> [PROBLEM REQUIREMENTS]: Your reply should hold every entry below exactly as written and none of the pictures.

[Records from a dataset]
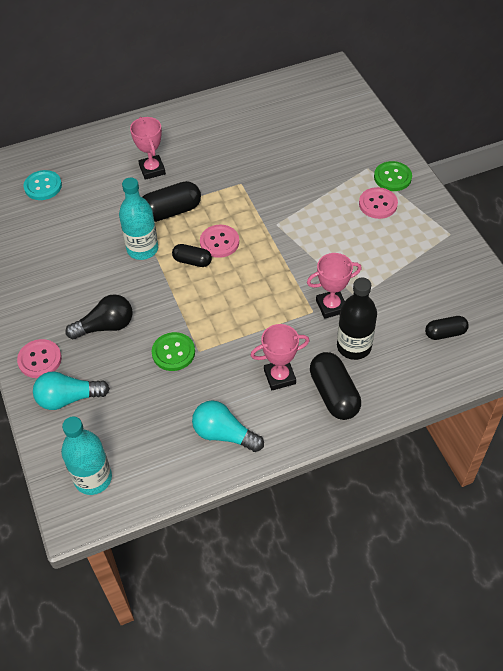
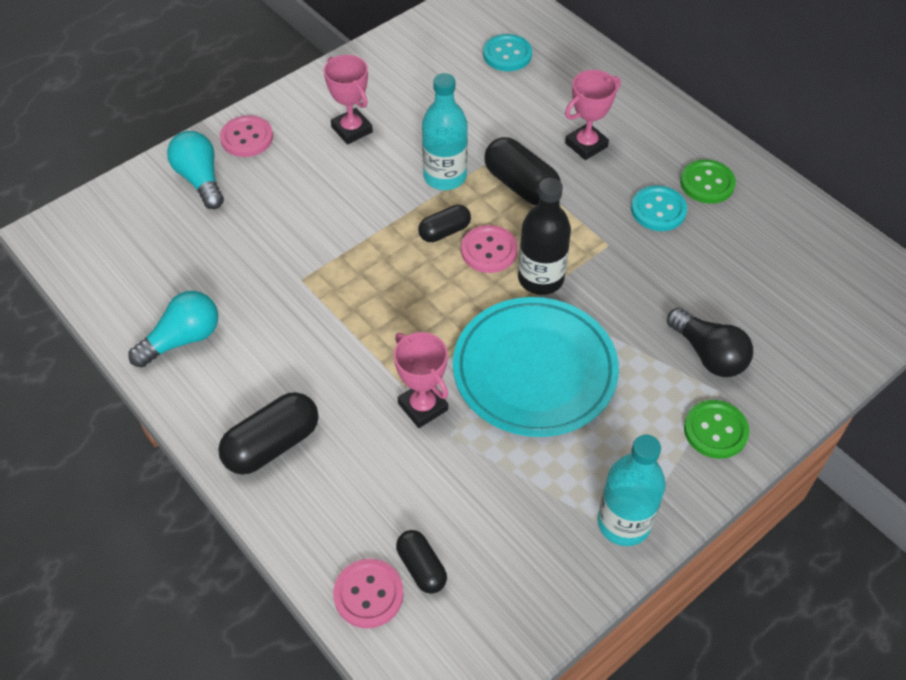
camera: 70 degrees right, 0 degrees up
(93, 478) = (99, 234): turquoise bottle -> turquoise bottle (624, 523)
(105, 326) = (311, 179): black light bulb -> black light bulb (708, 354)
(173, 352) = (291, 254): green button -> green button (707, 183)
(192, 261) = (444, 231): black capsule -> black capsule turned 60 degrees clockwise
(224, 152) = (658, 210): none -> turquoise button
(224, 434) = (182, 339): turquoise light bulb -> turquoise light bulb turned 45 degrees clockwise
(279, 377) = (284, 375): pink trophy -> pink trophy (352, 129)
(324, 244) = (534, 371): none -> turquoise plate
(354, 346) = (360, 451): black bottle -> black bottle (540, 278)
(378, 204) = (647, 422): pink button -> pink button (368, 594)

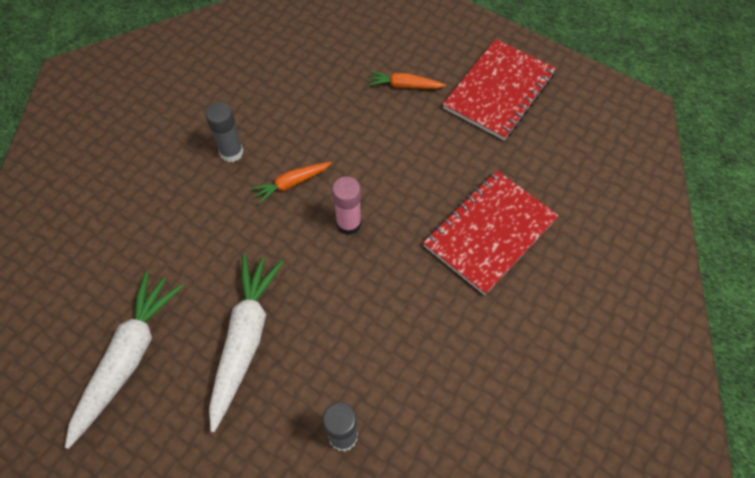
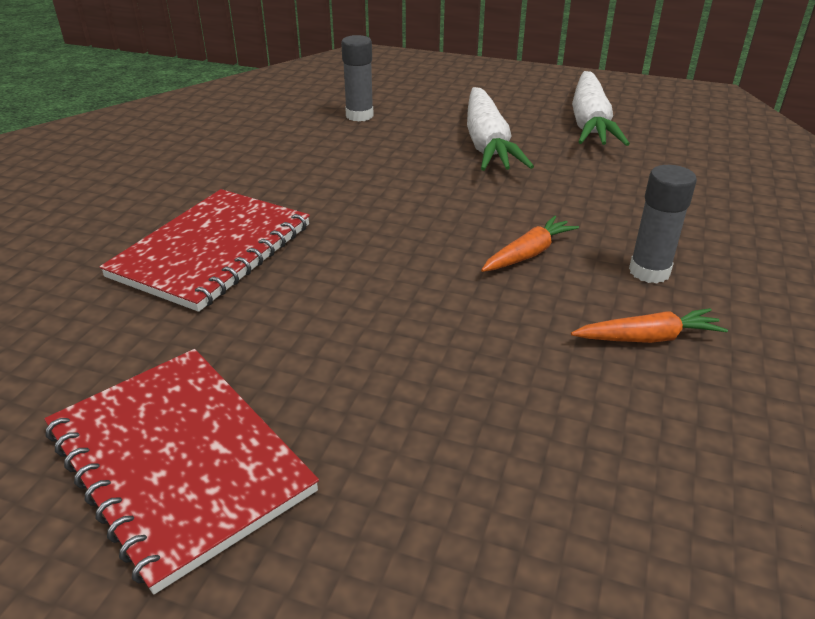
camera: 165 degrees right, 25 degrees down
(349, 224) = (421, 230): pink glue stick -> none
(404, 85) = (403, 429): orange carrot -> orange carrot (648, 338)
(499, 91) = (178, 461): red notebook -> red notebook turned 60 degrees counterclockwise

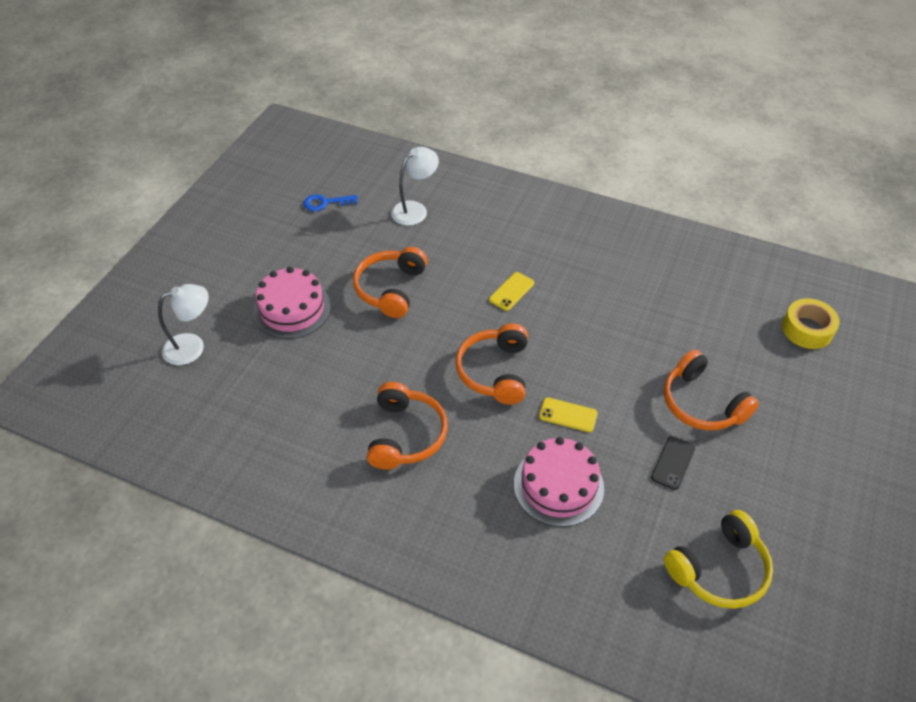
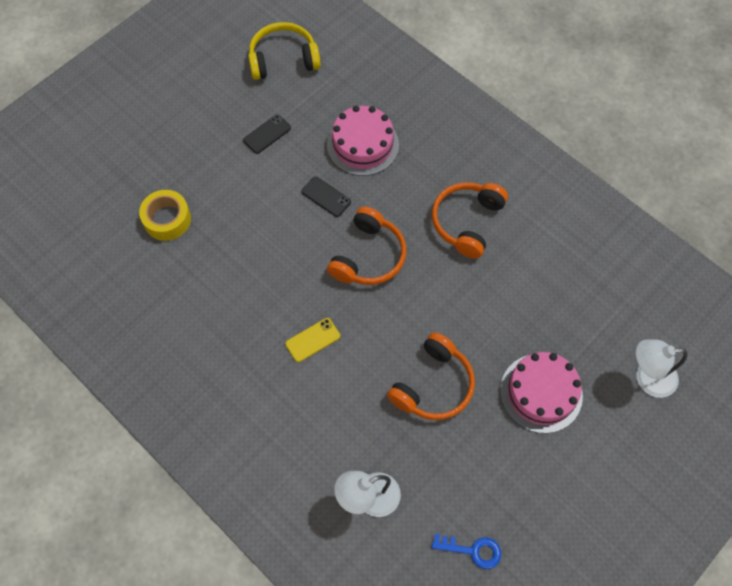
camera: 160 degrees left, 15 degrees up
(568, 415) = (326, 197): yellow phone -> black phone
(702, 403) = (212, 172): orange headphones -> none
(807, 329) = (71, 207): yellow tape -> yellow tape (167, 219)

> [REPLY TO THE TASK]:
camera: 70 degrees right, 0 degrees up
(93, 478) = (99, 234): turquoise bottle -> turquoise bottle (624, 523)
(105, 326) = (311, 179): black light bulb -> black light bulb (708, 354)
(173, 352) = (291, 254): green button -> green button (707, 183)
(192, 261) = (444, 231): black capsule -> black capsule turned 60 degrees clockwise
(224, 152) = (658, 210): none -> turquoise button
(224, 434) = (182, 339): turquoise light bulb -> turquoise light bulb turned 45 degrees clockwise
(279, 377) = (284, 375): pink trophy -> pink trophy (352, 129)
(324, 244) = (534, 371): none -> turquoise plate
(354, 346) = (360, 451): black bottle -> black bottle (540, 278)
(378, 204) = (647, 422): pink button -> pink button (368, 594)

camera: 165 degrees right, 25 degrees down
(349, 224) = (421, 230): pink glue stick -> none
(404, 85) = (403, 429): orange carrot -> orange carrot (648, 338)
(499, 91) = (178, 461): red notebook -> red notebook turned 60 degrees counterclockwise

camera: 160 degrees left, 15 degrees up
(568, 415) = (326, 197): yellow phone -> black phone
(702, 403) = (212, 172): orange headphones -> none
(807, 329) = (71, 207): yellow tape -> yellow tape (167, 219)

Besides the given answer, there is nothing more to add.